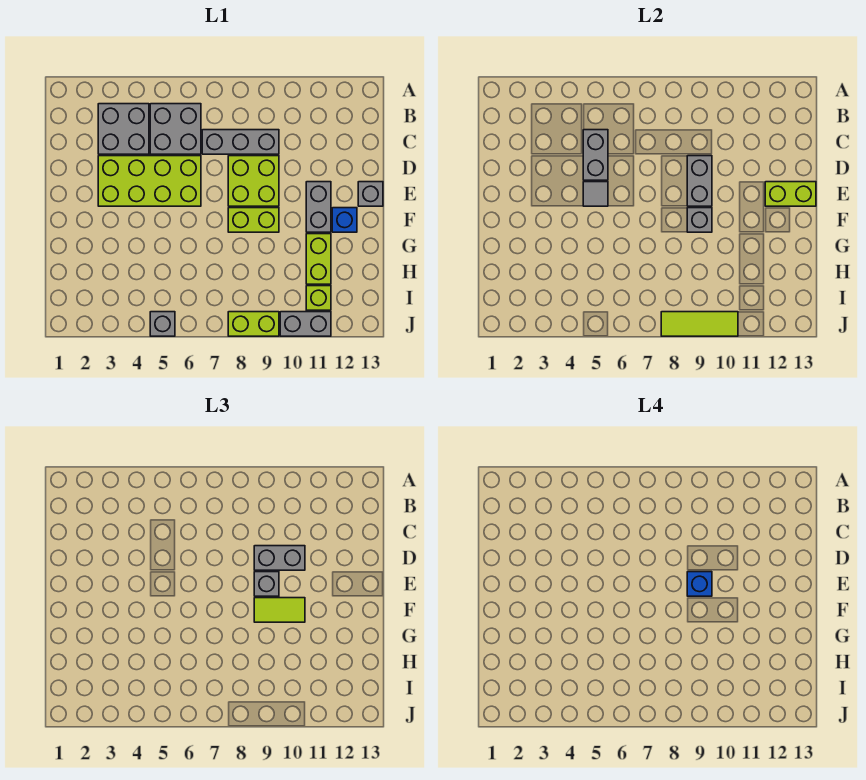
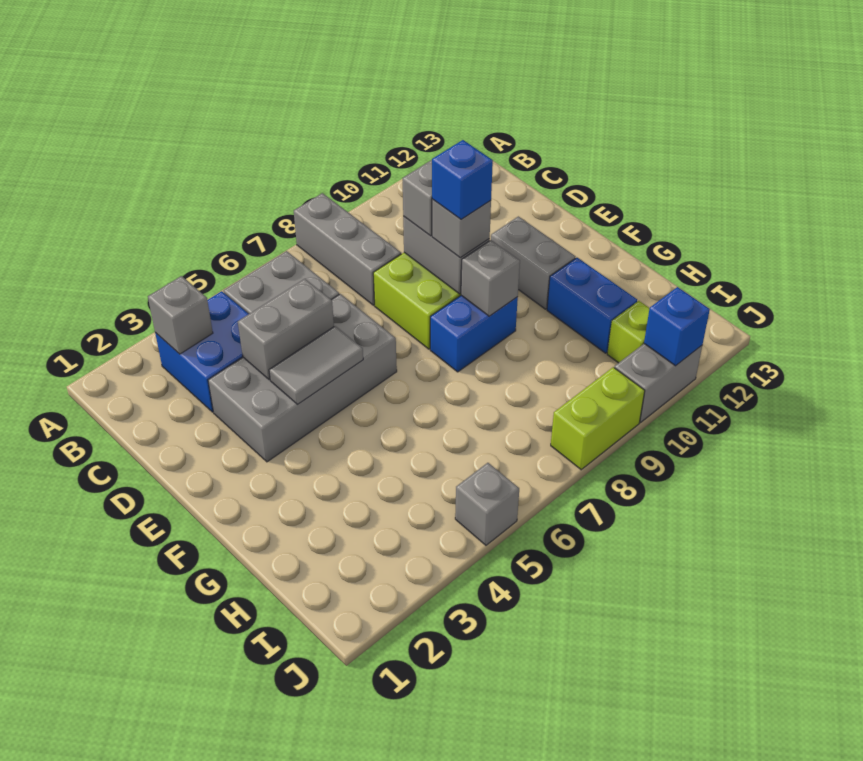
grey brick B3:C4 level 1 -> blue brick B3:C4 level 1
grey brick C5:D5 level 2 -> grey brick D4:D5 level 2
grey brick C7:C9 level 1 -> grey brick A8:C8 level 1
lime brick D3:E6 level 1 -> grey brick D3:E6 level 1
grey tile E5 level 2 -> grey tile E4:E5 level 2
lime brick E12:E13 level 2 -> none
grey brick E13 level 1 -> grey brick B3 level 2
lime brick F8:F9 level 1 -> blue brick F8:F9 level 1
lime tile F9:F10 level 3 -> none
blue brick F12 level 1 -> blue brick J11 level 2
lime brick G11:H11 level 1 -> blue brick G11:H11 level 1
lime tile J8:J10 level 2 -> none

== == ==

[Exercise goal] Please show every line above that includes the word "grey".

[Task answer]
grey brick B3:C4 level 1 -> blue brick B3:C4 level 1
grey brick C5:D5 level 2 -> grey brick D4:D5 level 2
grey brick C7:C9 level 1 -> grey brick A8:C8 level 1
lime brick D3:E6 level 1 -> grey brick D3:E6 level 1
grey tile E5 level 2 -> grey tile E4:E5 level 2
grey brick E13 level 1 -> grey brick B3 level 2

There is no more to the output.